DATASET RECORDS -

[Start of section]

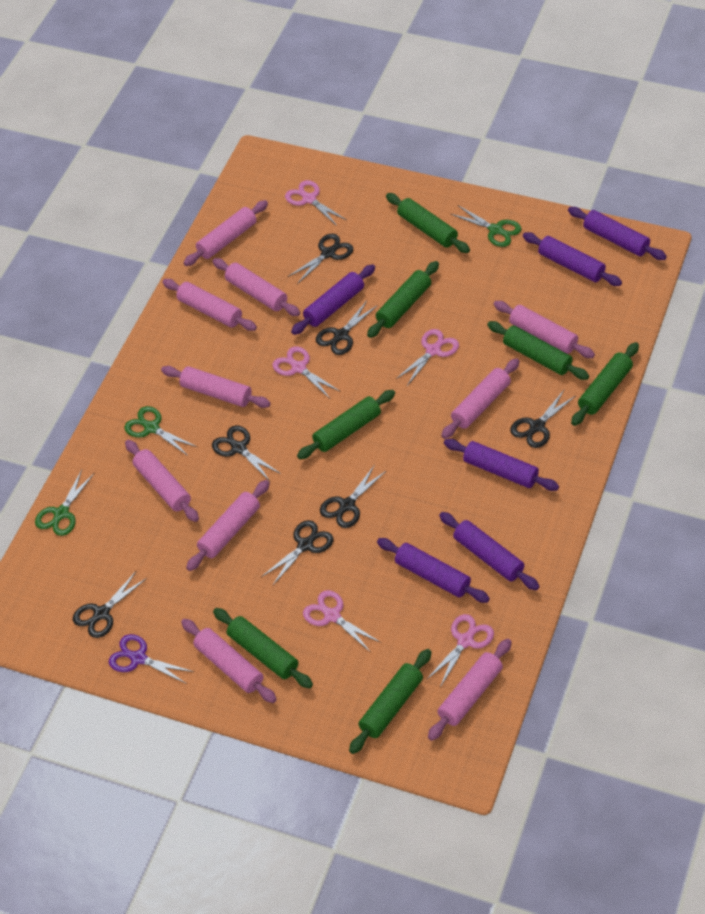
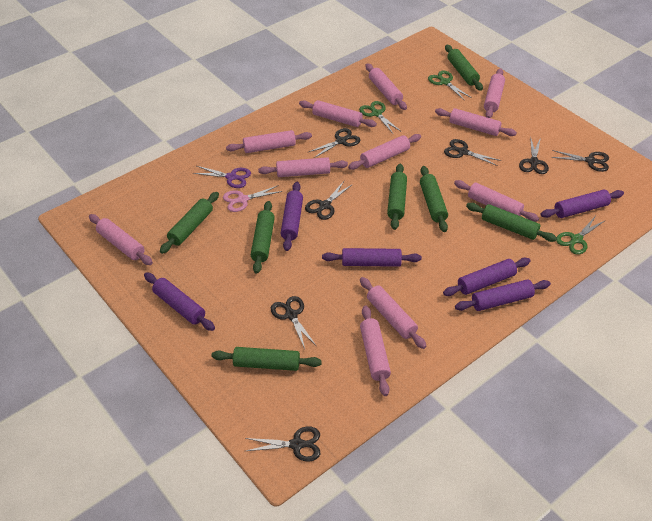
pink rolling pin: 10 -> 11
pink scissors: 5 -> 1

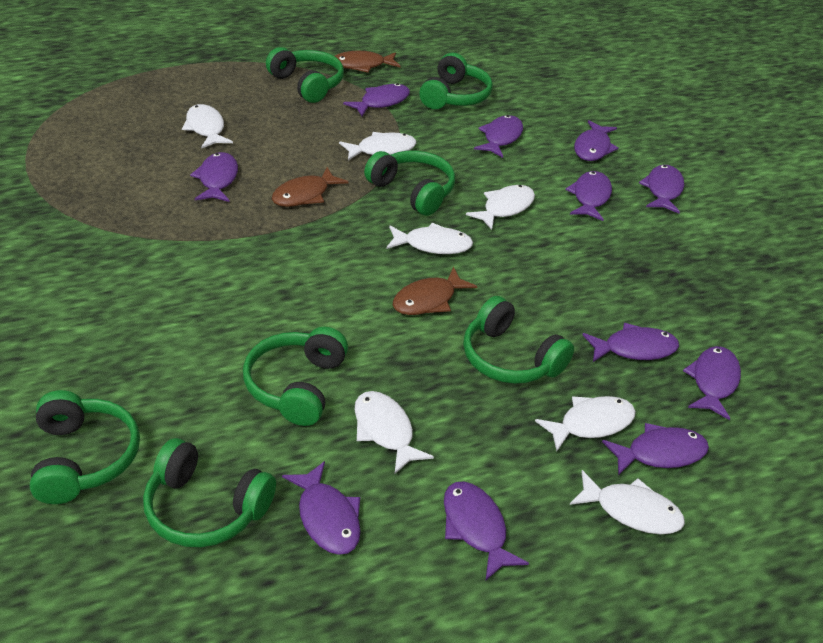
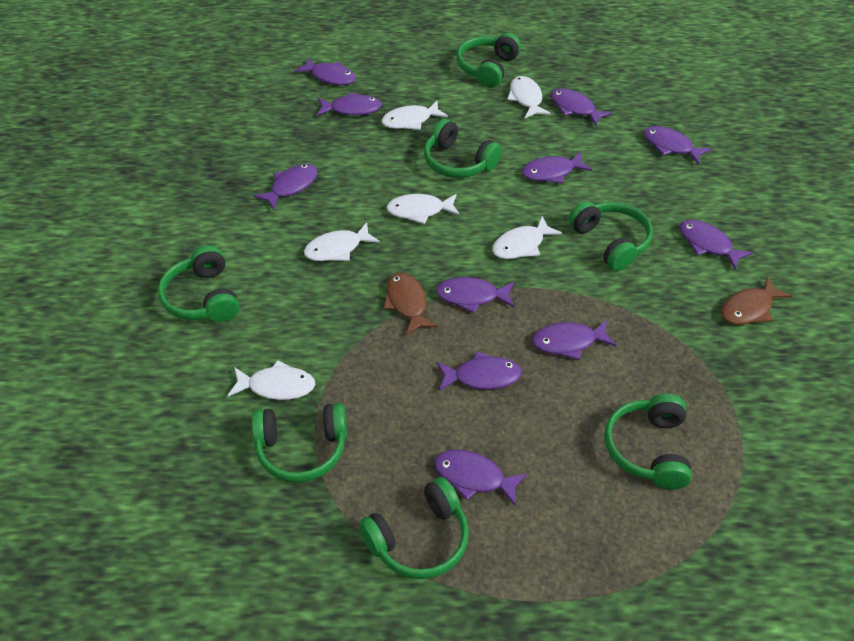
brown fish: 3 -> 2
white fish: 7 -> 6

[End of section]
[Start of section]

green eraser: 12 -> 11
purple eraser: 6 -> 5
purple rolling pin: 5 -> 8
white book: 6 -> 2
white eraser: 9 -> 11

[End of section]

WORK REQUIRED - What lines of the material contain "purple"? Show them.

RESPONSE TO THIS EXERCISE -
purple eraser: 6 -> 5
purple rolling pin: 5 -> 8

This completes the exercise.